*EXERCISE*.
Return, word for word, the lines of the listing below from the one with "(356, 237) = (403, 436): pink" through the one with "(379, 134) = (348, 123): none -> blue hat", and no other lines.

*LISTED ENTRIES*.
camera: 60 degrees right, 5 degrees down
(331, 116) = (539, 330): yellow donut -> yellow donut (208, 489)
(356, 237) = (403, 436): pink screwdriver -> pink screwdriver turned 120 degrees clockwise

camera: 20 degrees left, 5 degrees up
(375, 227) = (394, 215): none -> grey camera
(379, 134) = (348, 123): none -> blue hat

--

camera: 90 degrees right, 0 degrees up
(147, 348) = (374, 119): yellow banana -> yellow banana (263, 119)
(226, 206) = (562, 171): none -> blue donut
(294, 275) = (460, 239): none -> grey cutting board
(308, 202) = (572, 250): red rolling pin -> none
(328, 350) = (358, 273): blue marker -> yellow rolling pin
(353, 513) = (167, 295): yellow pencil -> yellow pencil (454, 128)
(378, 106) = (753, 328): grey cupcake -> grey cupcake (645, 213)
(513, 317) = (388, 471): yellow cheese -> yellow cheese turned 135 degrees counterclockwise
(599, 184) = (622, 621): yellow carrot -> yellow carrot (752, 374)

*RESPONSE*.
(356, 237) = (403, 436): pink screwdriver -> pink screwdriver turned 120 degrees clockwise

camera: 20 degrees left, 5 degrees up
(375, 227) = (394, 215): none -> grey camera
(379, 134) = (348, 123): none -> blue hat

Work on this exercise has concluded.